Available data Start Marker
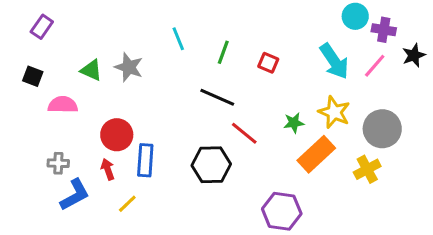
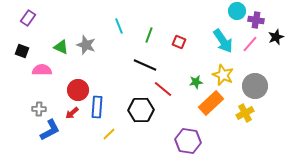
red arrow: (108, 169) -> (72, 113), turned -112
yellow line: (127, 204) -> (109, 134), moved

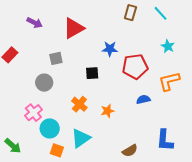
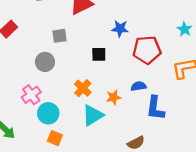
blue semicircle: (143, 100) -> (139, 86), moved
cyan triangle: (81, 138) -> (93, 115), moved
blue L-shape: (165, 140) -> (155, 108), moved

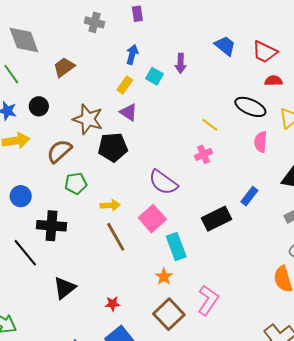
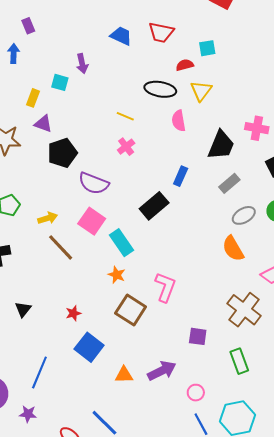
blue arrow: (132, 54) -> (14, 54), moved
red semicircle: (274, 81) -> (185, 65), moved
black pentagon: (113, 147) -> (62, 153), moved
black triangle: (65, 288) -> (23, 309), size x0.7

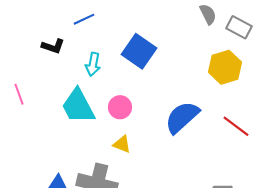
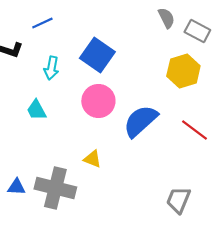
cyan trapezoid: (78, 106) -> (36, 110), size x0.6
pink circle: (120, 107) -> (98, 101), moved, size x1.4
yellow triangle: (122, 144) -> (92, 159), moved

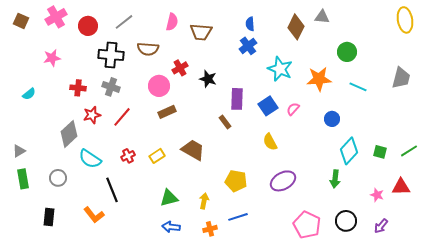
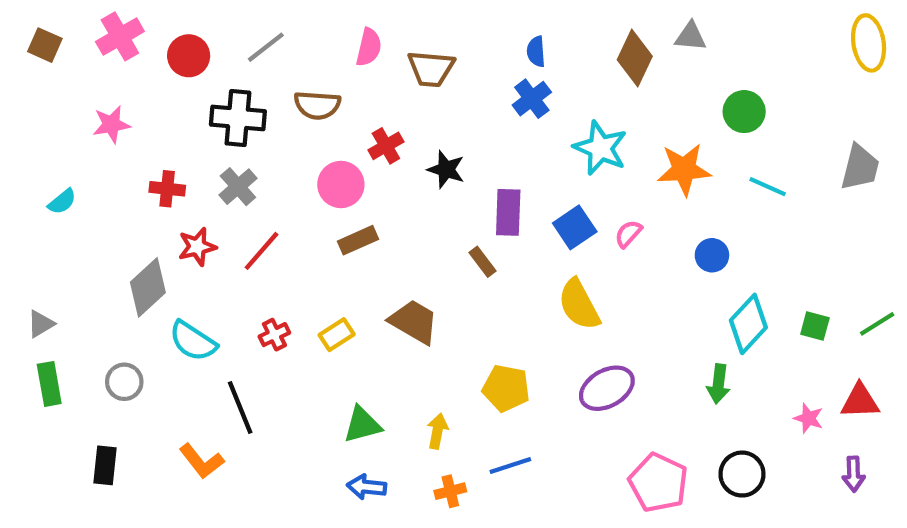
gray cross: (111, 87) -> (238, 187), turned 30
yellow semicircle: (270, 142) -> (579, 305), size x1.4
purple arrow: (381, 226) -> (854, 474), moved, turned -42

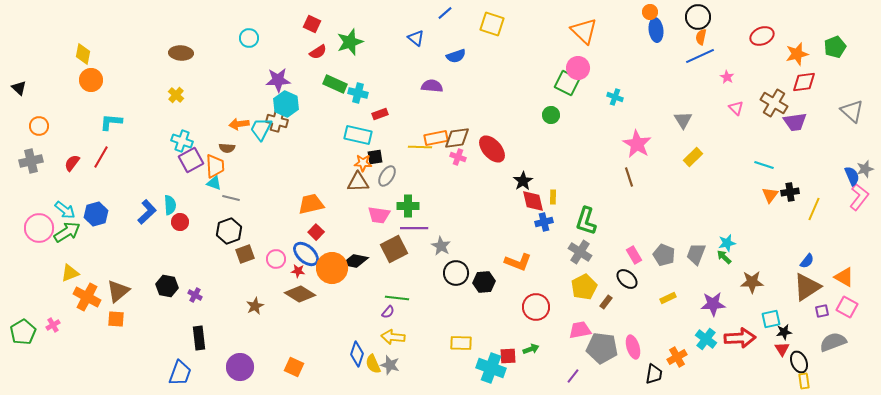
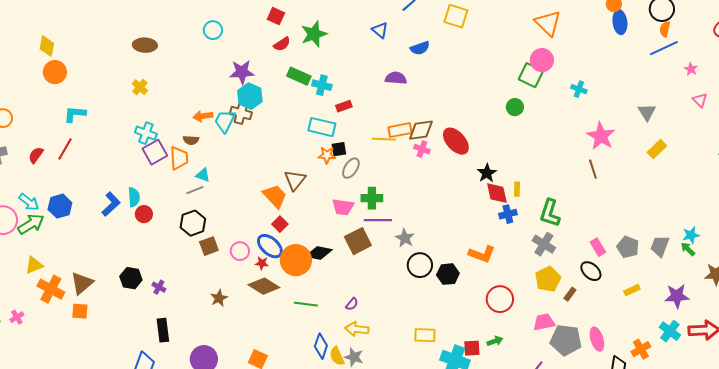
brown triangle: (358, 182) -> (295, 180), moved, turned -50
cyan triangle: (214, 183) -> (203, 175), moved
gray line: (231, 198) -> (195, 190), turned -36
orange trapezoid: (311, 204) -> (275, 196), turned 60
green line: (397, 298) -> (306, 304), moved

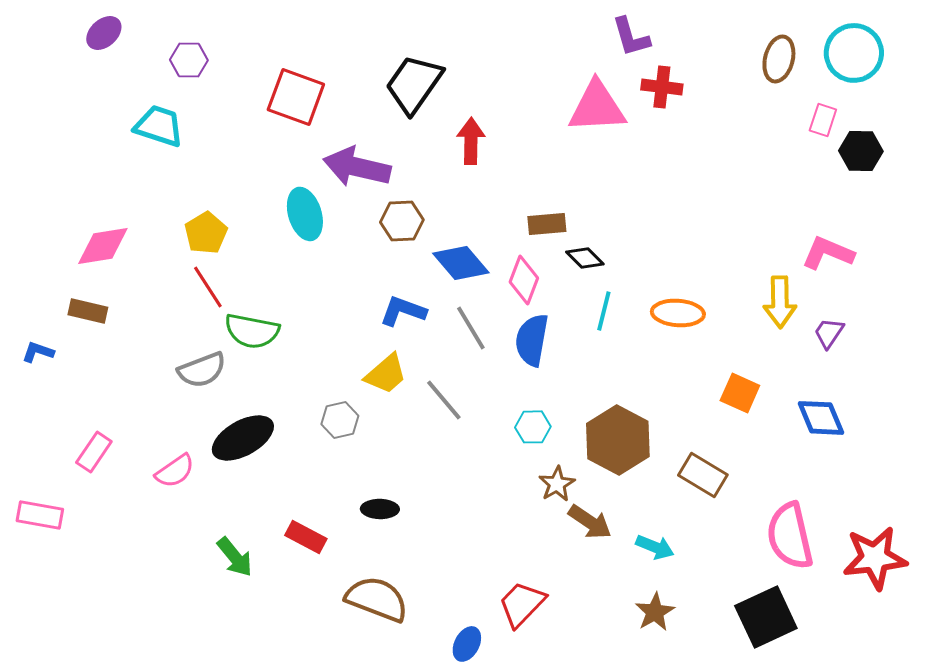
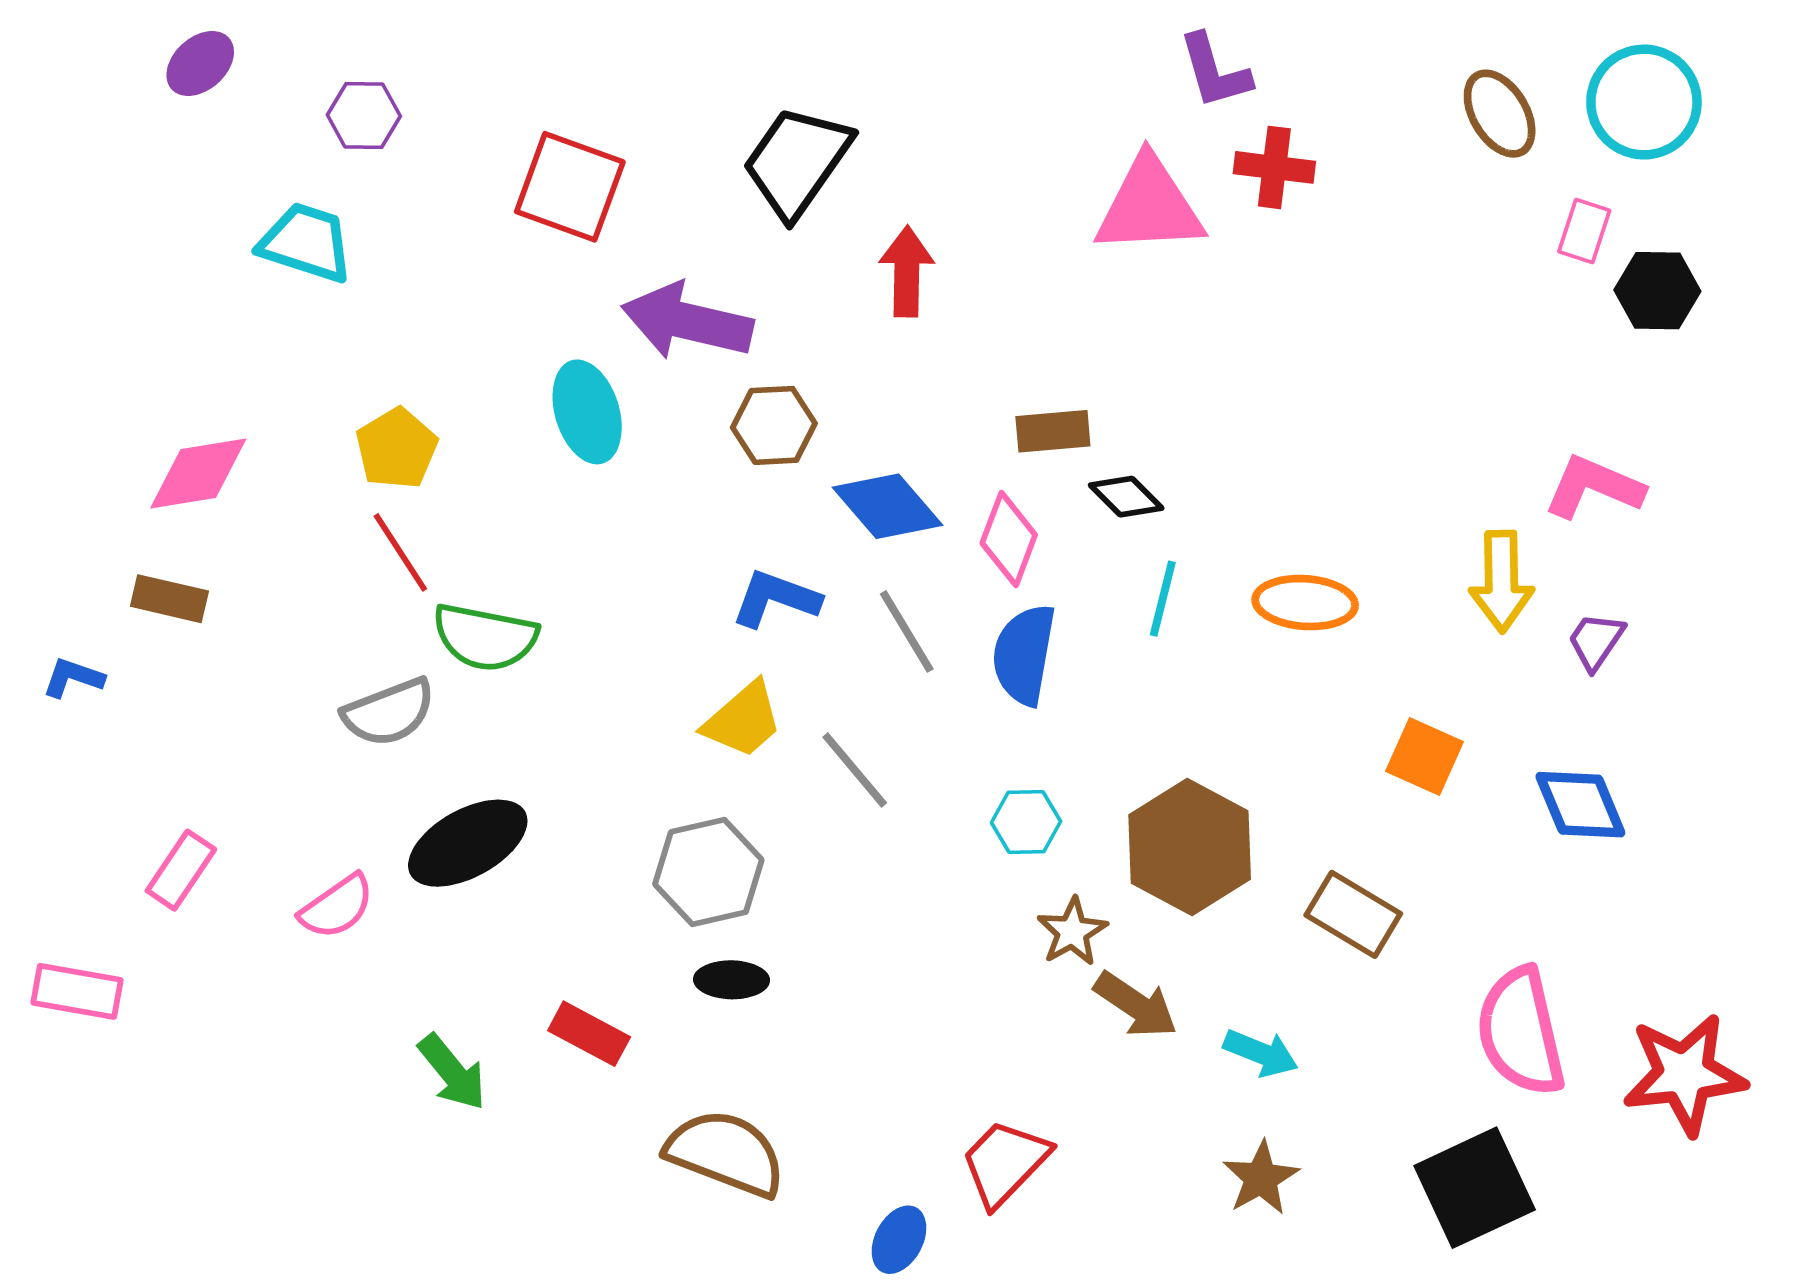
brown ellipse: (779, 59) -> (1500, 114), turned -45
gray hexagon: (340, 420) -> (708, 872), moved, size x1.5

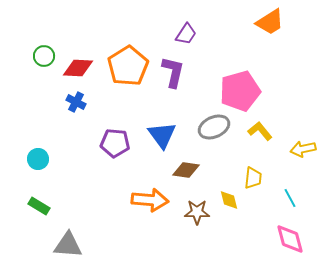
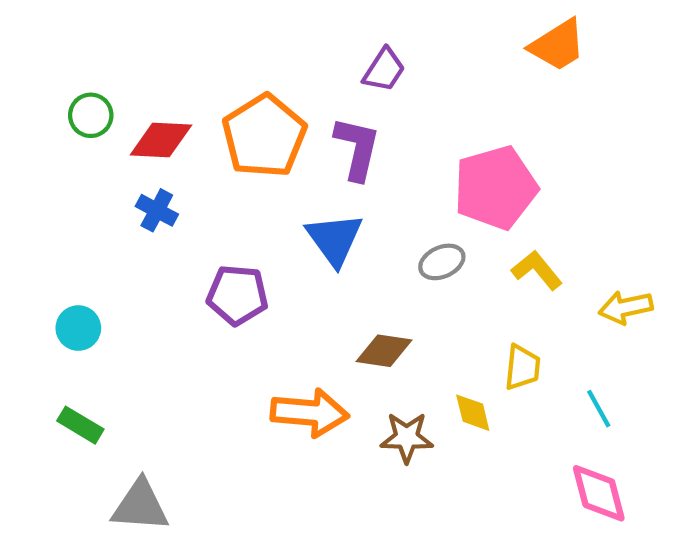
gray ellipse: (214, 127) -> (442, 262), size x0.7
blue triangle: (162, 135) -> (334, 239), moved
Available data End Marker
## Exercise goal
The records above should be returned word for word, with every picture left out.

## Completed task
red arrow: (108, 169) -> (72, 113), turned -112
yellow line: (127, 204) -> (109, 134), moved

blue semicircle: (143, 100) -> (139, 86), moved
cyan triangle: (81, 138) -> (93, 115), moved
blue L-shape: (165, 140) -> (155, 108), moved

blue arrow: (132, 54) -> (14, 54), moved
red semicircle: (274, 81) -> (185, 65), moved
black pentagon: (113, 147) -> (62, 153), moved
black triangle: (65, 288) -> (23, 309), size x0.7

cyan trapezoid: (78, 106) -> (36, 110), size x0.6
pink circle: (120, 107) -> (98, 101), moved, size x1.4
yellow triangle: (122, 144) -> (92, 159), moved

gray cross: (111, 87) -> (238, 187), turned 30
yellow semicircle: (270, 142) -> (579, 305), size x1.4
purple arrow: (381, 226) -> (854, 474), moved, turned -42

brown triangle: (358, 182) -> (295, 180), moved, turned -50
cyan triangle: (214, 183) -> (203, 175), moved
gray line: (231, 198) -> (195, 190), turned -36
orange trapezoid: (311, 204) -> (275, 196), turned 60
green line: (397, 298) -> (306, 304), moved

brown ellipse: (779, 59) -> (1500, 114), turned -45
gray hexagon: (340, 420) -> (708, 872), moved, size x1.5

gray ellipse: (214, 127) -> (442, 262), size x0.7
blue triangle: (162, 135) -> (334, 239), moved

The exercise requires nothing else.